-- Opening Marker --

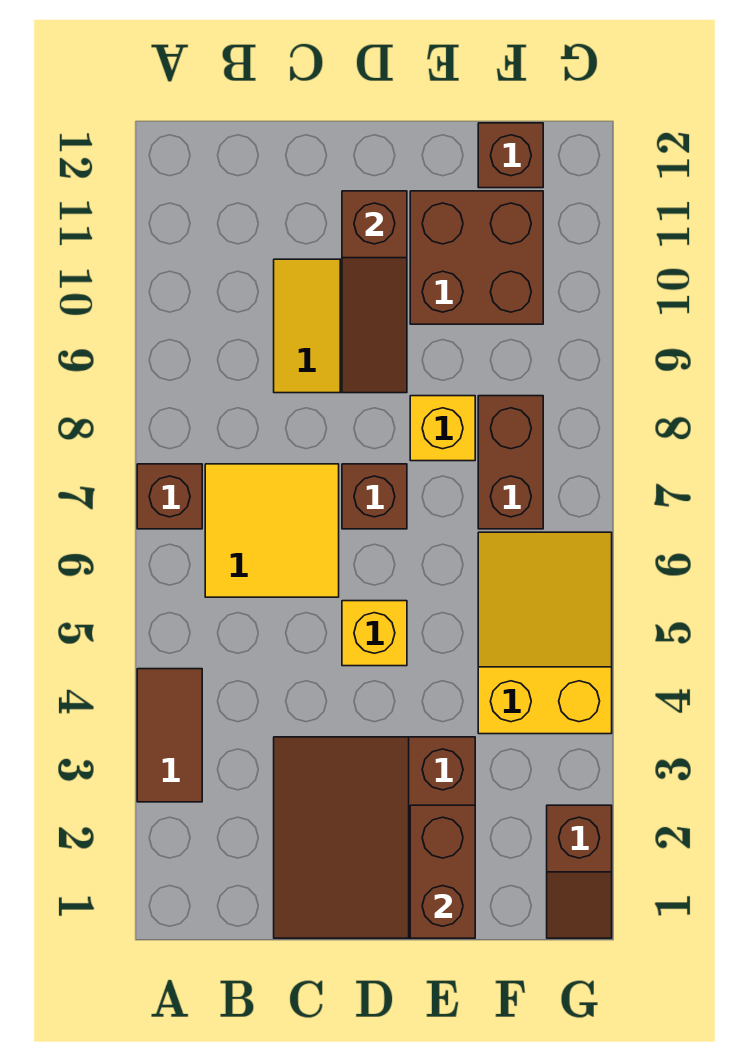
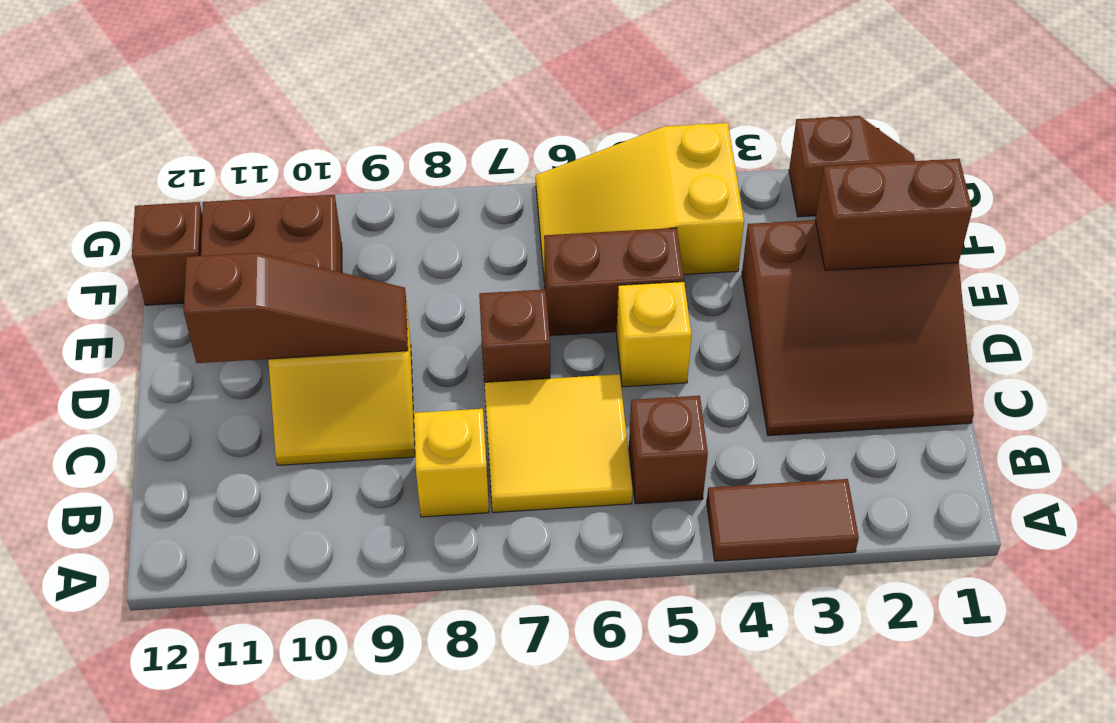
brown brick A7 level 1 -> brown brick B5 level 1
yellow brick E8 level 1 -> yellow brick B8 level 1
brown brick F7:F8 level 1 -> brown brick E5:E6 level 1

-- Closing Marker --

**TASK DETAILS:**
Give an exact copy of the material, leaving out every picture.

**ANSWER BOX:**
brown brick A7 level 1 -> brown brick B5 level 1
yellow brick E8 level 1 -> yellow brick B8 level 1
brown brick F7:F8 level 1 -> brown brick E5:E6 level 1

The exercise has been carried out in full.